§ What the task asks
Look below for the line with "pink stacking toy: 8 -> 9" and the line with "white shoe: 6 -> 2"; repeat exactly those two lines and all lines between them, but no pictures.

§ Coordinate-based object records

○ ○ ○ ○

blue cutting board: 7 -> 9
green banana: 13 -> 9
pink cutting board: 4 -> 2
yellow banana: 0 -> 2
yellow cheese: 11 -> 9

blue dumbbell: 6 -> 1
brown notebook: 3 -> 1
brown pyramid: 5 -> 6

○ ○ ○ ○

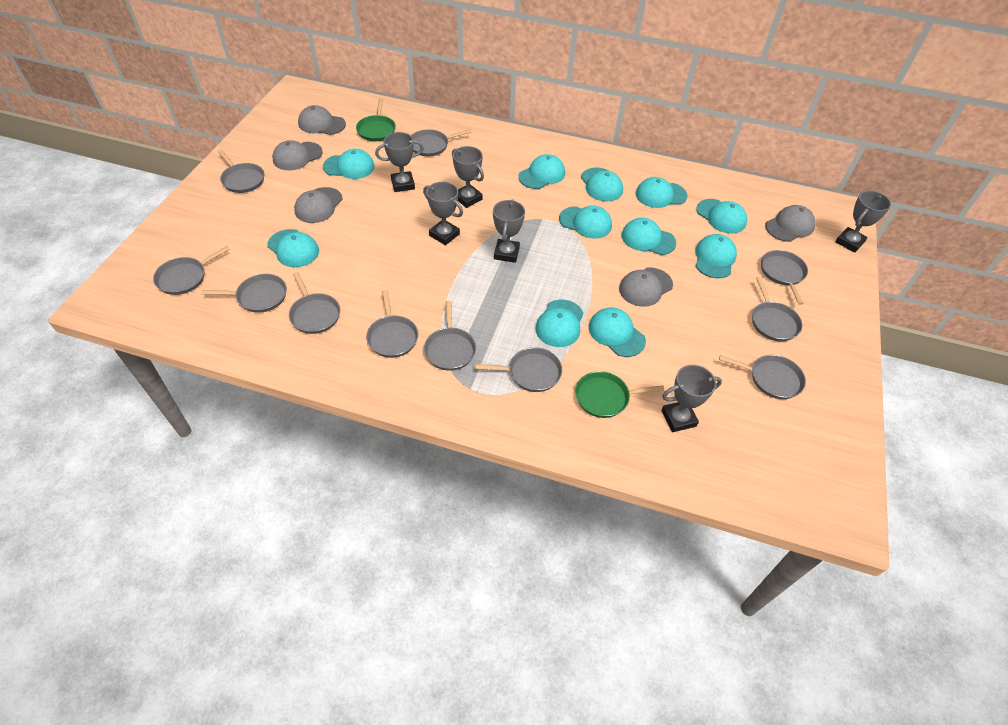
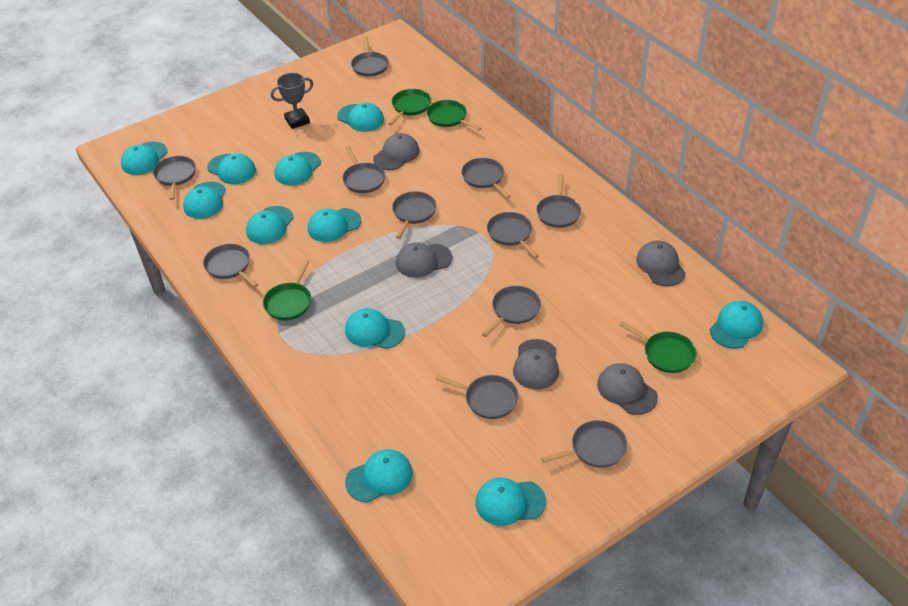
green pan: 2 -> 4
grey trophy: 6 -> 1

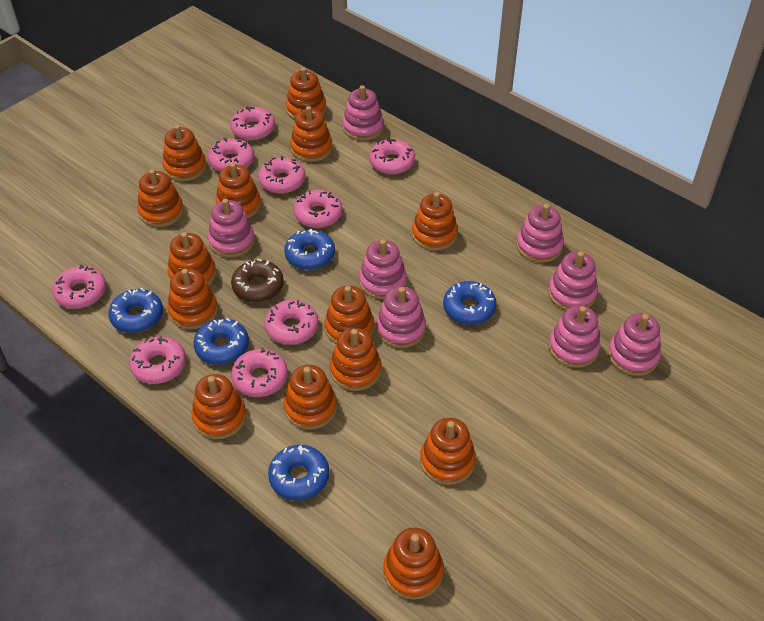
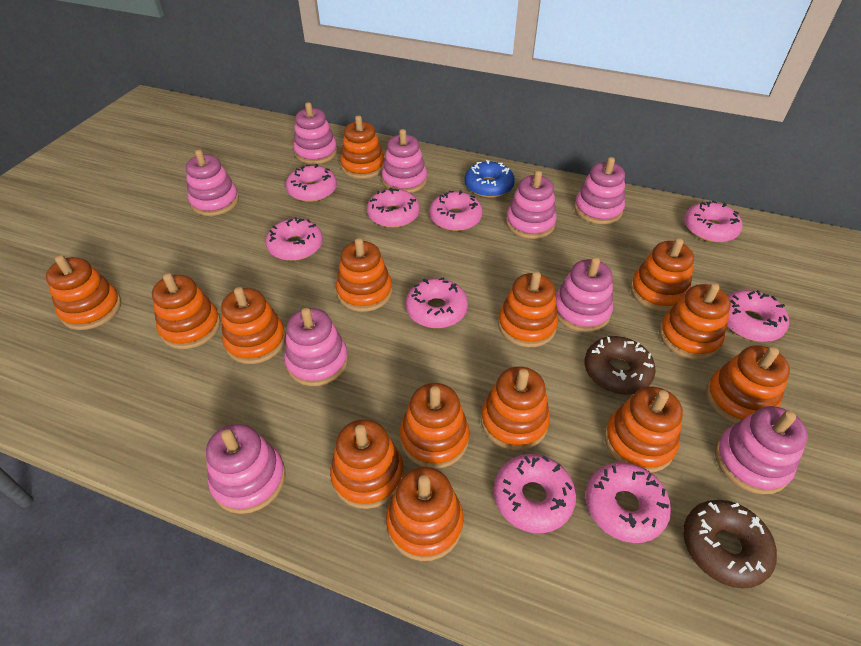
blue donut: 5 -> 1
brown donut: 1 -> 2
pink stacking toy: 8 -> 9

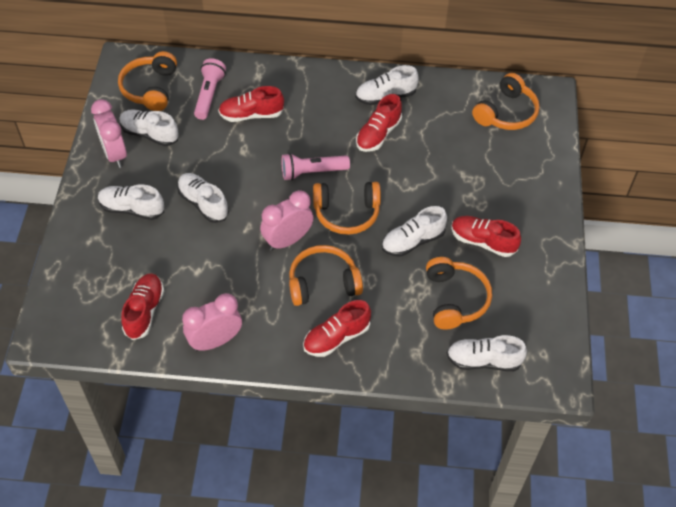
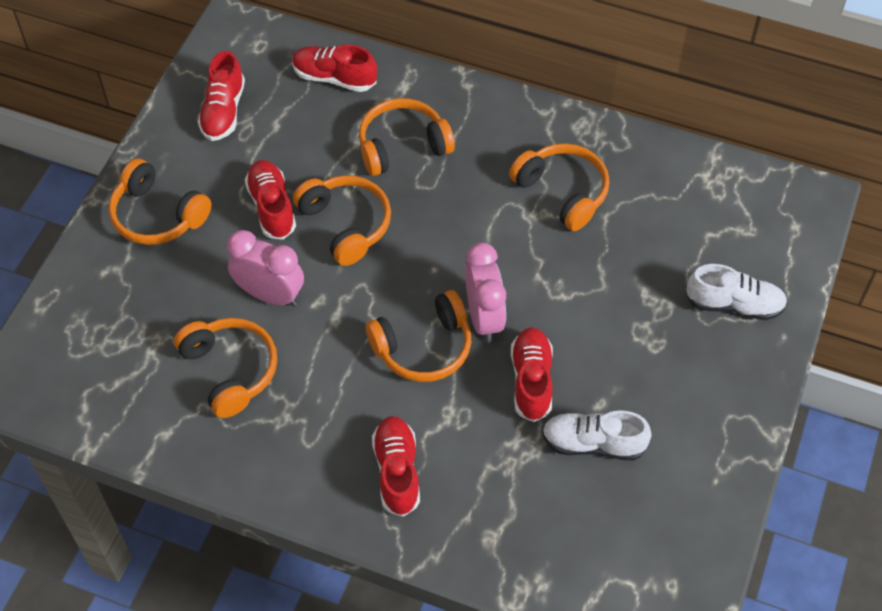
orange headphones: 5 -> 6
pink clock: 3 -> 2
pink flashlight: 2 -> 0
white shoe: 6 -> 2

○ ○ ○ ○

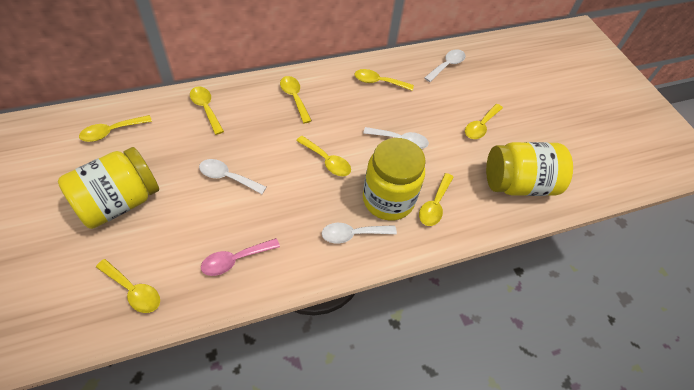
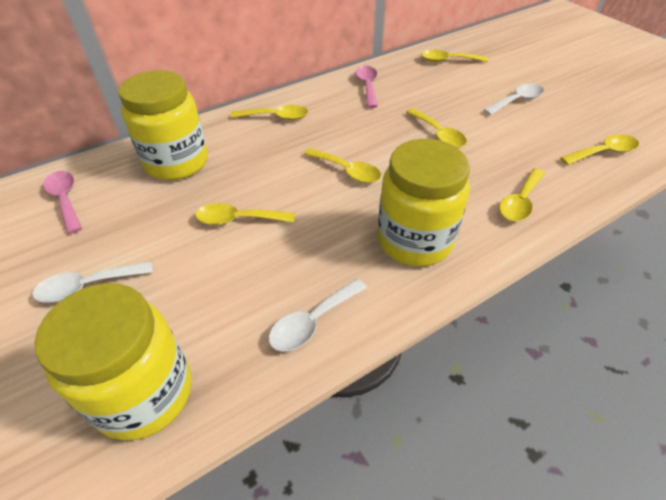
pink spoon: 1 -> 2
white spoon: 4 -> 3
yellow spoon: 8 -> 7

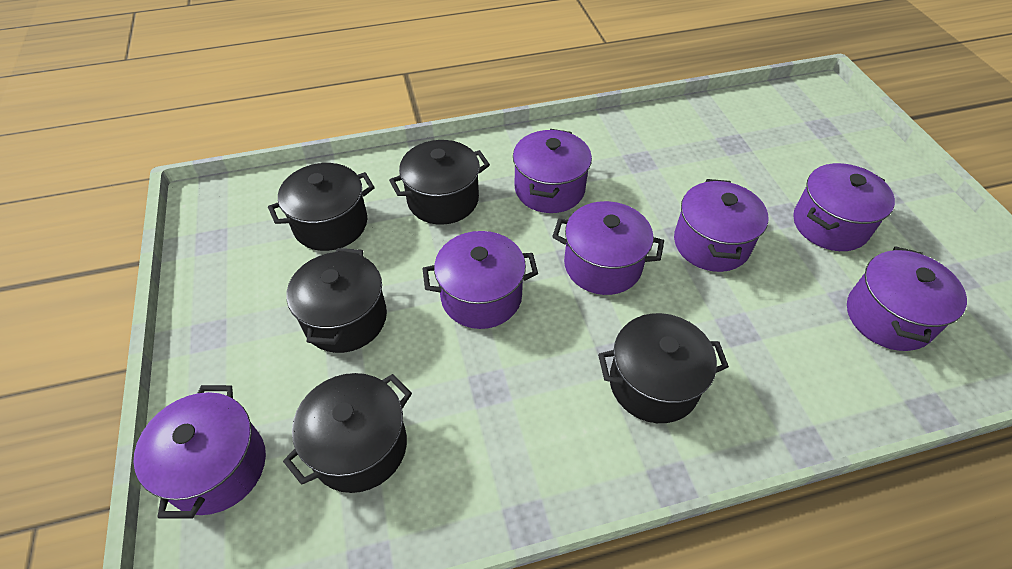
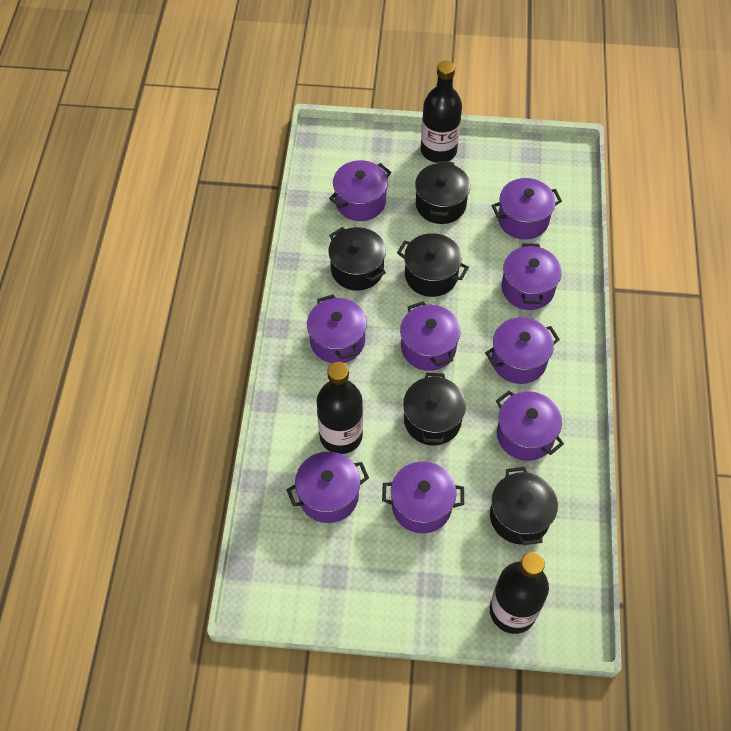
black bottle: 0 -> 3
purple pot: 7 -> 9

○ ○ ○ ○

§ Task output
pink stacking toy: 8 -> 9

orange headphones: 5 -> 6
pink clock: 3 -> 2
pink flashlight: 2 -> 0
white shoe: 6 -> 2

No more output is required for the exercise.